→ **Information shown**
• • • • •
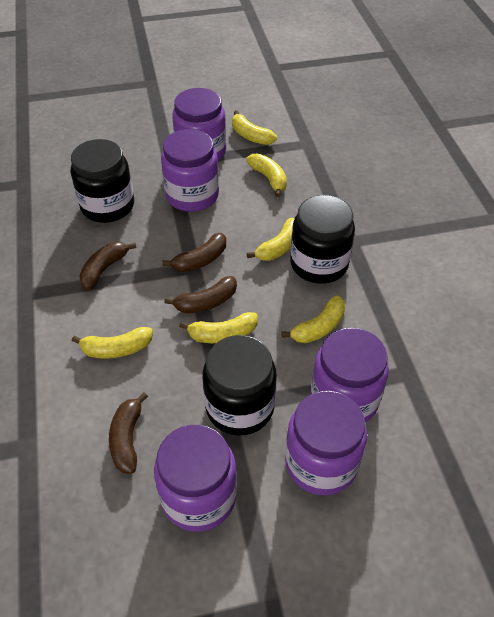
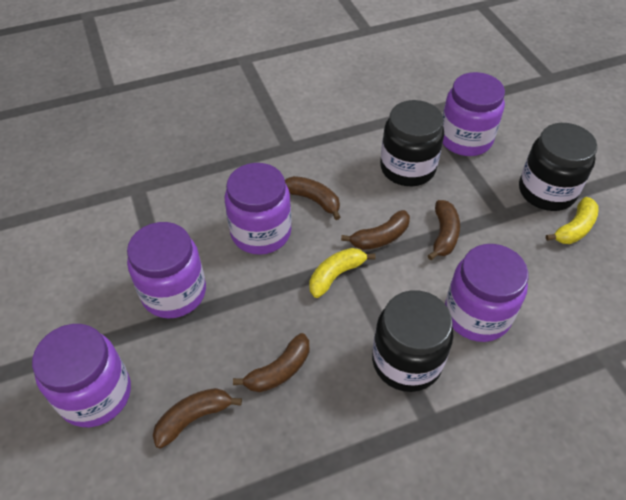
brown banana: 4 -> 5
yellow banana: 6 -> 2

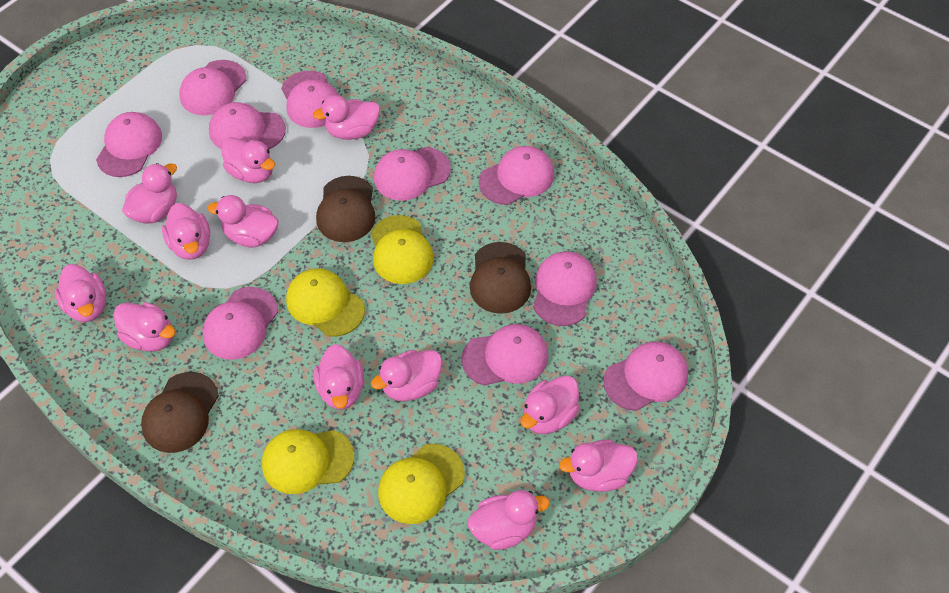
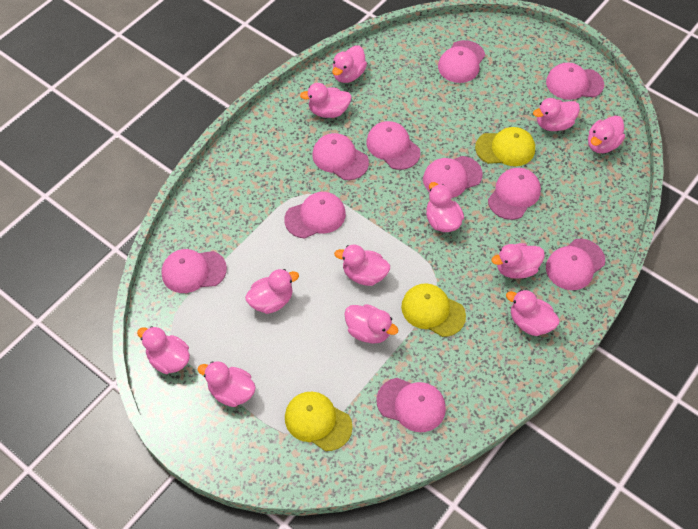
brown cap: 3 -> 0
yellow cap: 4 -> 3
• • • • •
→ **Task details**
Make an exact copy of the listing above. Do not include the pictures.

→ **Your response**
brown banana: 4 -> 5
yellow banana: 6 -> 2

brown cap: 3 -> 0
yellow cap: 4 -> 3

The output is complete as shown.